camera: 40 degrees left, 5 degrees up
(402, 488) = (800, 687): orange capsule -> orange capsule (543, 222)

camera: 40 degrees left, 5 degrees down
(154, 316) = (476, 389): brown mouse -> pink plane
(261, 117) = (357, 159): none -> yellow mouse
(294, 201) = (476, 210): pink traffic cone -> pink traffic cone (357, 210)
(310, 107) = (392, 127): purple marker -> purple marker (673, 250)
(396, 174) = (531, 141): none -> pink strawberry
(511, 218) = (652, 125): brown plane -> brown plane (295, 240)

--------------------------------------------------

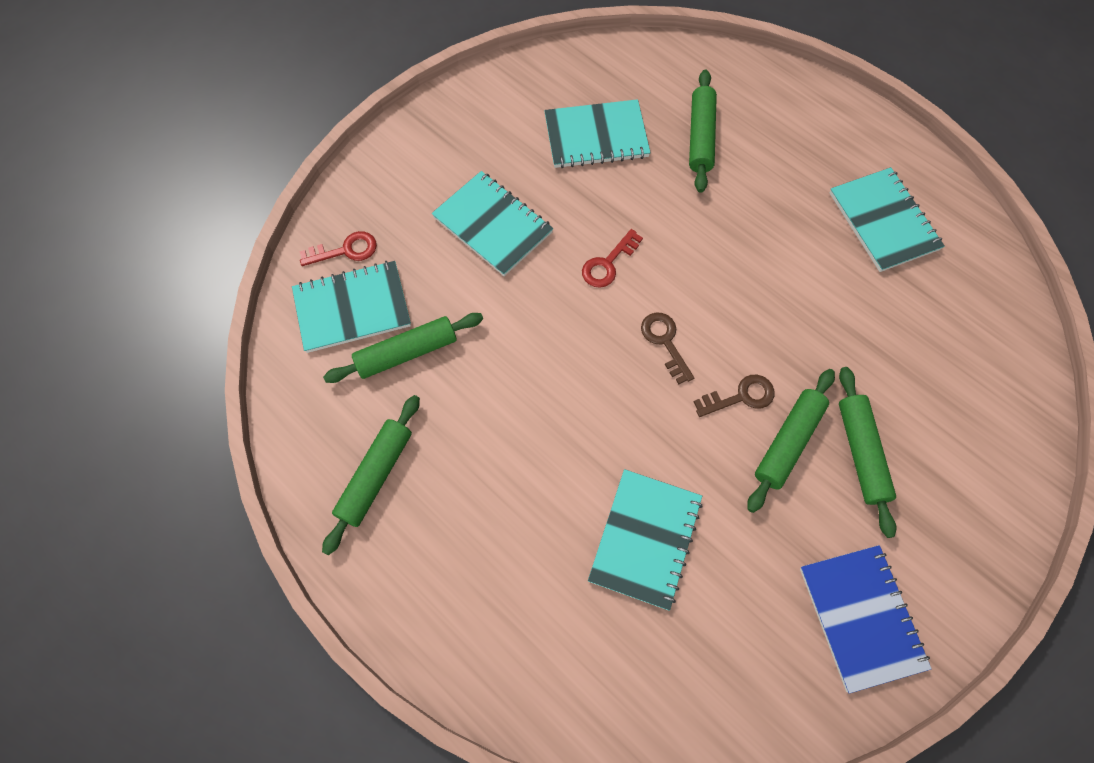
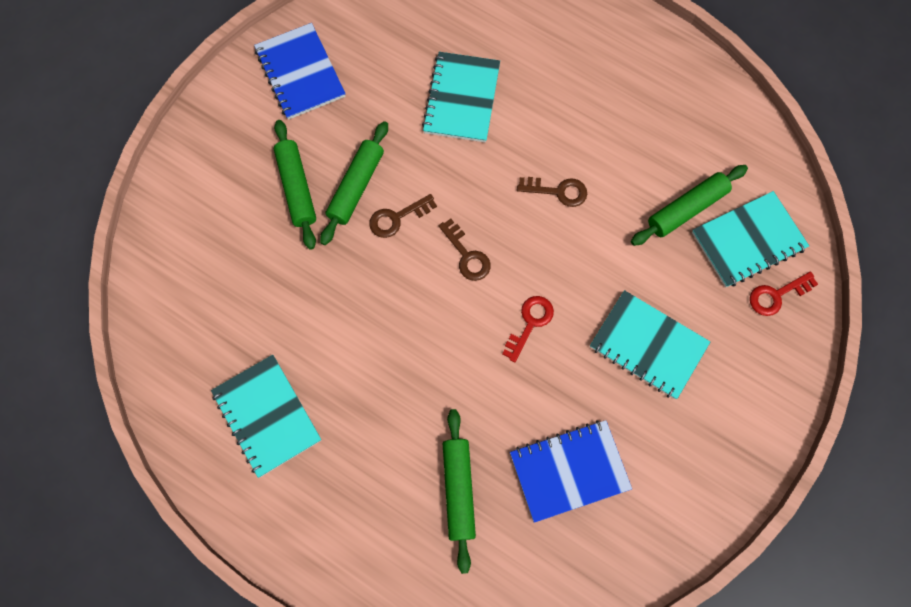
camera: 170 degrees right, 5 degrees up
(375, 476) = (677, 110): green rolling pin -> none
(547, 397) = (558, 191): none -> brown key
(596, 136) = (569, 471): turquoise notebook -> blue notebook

--------------------------------------------------

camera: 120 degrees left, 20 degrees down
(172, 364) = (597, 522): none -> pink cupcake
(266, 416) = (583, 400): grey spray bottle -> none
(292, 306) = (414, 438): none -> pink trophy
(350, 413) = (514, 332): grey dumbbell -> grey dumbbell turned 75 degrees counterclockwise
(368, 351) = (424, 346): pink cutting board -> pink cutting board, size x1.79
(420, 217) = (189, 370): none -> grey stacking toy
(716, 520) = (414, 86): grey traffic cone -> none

--------------------------------------------------

PROBLEM DESCRIPTION
In the data above, which lines include "mouse"? Return those lines.

TASK OUTPUT
(154, 316) = (476, 389): brown mouse -> pink plane
(261, 117) = (357, 159): none -> yellow mouse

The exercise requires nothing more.